* **DIRECTIONS FOR THIS TASK**
Write out every line exactly, from the first line of the records below through the line that contains "swapped: purebefi (orange)".

[Scene difference descriptions]
================================

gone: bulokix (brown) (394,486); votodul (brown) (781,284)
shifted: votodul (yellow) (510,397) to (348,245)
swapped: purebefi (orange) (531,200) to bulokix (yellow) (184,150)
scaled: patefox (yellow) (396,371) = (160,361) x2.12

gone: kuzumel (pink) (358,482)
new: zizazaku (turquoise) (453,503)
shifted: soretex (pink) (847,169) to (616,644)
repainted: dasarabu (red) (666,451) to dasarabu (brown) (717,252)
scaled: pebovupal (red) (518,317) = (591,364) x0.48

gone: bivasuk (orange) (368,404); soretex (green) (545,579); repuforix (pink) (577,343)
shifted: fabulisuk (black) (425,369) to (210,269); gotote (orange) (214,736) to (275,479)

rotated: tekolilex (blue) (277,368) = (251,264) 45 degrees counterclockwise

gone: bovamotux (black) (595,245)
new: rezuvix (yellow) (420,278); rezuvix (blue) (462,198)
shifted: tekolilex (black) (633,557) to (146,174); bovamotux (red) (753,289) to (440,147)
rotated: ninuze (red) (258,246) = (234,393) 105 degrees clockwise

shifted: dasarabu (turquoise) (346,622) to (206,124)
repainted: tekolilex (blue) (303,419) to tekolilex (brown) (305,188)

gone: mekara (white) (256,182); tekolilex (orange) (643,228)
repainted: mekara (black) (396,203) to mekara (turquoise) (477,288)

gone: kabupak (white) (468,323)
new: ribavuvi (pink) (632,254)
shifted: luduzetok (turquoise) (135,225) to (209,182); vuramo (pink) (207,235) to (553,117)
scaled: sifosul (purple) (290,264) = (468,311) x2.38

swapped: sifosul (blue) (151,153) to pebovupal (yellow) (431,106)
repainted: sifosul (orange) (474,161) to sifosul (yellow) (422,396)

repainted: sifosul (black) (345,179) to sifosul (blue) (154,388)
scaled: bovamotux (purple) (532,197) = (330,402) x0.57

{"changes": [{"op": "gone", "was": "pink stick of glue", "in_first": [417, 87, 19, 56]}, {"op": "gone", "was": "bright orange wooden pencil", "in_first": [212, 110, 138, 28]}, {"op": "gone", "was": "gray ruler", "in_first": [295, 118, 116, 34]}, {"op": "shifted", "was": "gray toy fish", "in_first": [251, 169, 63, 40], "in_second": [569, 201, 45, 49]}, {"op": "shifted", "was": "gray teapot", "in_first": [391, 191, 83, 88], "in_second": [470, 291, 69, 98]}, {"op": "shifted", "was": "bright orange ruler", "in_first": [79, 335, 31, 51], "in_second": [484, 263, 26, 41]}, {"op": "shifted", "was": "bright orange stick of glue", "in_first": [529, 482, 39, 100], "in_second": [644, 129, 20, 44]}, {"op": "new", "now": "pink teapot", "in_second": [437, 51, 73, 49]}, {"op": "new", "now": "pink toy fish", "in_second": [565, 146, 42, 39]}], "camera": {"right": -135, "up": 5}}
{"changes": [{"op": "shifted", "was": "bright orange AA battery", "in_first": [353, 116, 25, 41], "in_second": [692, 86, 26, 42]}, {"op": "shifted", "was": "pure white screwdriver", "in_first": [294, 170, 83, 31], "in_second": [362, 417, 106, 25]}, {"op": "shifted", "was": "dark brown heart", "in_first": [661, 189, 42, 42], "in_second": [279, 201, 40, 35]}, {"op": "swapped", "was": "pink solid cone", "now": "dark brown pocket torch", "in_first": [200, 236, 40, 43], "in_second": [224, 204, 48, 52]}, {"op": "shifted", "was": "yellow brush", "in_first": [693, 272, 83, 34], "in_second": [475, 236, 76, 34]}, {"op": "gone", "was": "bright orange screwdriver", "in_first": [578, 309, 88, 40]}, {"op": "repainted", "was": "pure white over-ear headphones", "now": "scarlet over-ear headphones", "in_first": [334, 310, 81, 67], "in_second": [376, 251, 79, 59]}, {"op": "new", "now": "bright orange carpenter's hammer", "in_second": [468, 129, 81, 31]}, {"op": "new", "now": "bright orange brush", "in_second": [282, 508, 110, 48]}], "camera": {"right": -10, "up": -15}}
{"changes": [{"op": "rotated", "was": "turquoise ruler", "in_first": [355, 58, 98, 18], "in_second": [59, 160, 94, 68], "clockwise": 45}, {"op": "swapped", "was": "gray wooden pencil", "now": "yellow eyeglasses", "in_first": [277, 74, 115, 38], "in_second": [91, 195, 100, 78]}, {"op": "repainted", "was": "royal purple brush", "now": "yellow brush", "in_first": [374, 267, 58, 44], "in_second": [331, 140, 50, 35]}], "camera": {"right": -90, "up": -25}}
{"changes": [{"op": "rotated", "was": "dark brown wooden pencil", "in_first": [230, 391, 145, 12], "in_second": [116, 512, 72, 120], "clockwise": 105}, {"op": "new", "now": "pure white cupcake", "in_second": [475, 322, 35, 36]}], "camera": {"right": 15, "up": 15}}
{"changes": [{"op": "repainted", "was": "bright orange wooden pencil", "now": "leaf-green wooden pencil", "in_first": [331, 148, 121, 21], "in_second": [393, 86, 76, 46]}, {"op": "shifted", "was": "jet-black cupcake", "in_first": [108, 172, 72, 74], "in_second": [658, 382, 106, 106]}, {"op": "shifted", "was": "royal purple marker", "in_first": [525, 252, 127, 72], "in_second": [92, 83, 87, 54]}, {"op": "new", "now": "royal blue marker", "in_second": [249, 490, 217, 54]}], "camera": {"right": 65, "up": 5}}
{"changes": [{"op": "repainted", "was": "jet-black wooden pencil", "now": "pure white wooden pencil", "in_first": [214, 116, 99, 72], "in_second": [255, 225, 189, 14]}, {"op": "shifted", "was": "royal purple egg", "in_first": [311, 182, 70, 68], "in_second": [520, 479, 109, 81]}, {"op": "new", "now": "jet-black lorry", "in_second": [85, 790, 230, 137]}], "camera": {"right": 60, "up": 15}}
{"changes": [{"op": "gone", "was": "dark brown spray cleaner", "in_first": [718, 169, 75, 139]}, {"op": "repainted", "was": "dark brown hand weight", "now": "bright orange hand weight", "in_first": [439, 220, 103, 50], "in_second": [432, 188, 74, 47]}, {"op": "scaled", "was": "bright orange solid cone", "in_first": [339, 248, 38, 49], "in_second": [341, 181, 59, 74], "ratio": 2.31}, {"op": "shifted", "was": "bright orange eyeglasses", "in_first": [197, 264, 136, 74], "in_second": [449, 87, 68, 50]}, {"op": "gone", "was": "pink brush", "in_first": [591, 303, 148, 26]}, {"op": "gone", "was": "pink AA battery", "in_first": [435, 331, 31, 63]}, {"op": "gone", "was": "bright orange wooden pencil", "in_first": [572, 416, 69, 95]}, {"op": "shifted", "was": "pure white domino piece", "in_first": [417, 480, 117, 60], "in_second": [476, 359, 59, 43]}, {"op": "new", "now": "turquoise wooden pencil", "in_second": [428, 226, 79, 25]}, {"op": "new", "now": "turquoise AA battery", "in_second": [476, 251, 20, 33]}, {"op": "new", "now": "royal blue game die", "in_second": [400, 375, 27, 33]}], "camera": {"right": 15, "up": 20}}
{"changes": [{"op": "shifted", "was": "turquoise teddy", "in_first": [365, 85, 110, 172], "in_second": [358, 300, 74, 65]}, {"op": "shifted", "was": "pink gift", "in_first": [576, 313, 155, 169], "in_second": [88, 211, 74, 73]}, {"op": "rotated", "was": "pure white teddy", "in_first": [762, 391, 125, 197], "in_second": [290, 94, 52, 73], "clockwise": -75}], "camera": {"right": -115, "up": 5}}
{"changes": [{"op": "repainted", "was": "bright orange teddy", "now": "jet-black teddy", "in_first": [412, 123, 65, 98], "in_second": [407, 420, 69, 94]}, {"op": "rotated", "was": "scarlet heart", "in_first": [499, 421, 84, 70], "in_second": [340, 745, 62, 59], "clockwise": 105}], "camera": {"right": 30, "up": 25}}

================================

* **SOLUTION BELOW**
gone: bulokix (brown) (394,486); votodul (brown) (781,284)
shifted: votodul (yellow) (510,397) to (348,245)
swapped: purebefi (orange) (531,200) to bulokix (yellow) (184,150)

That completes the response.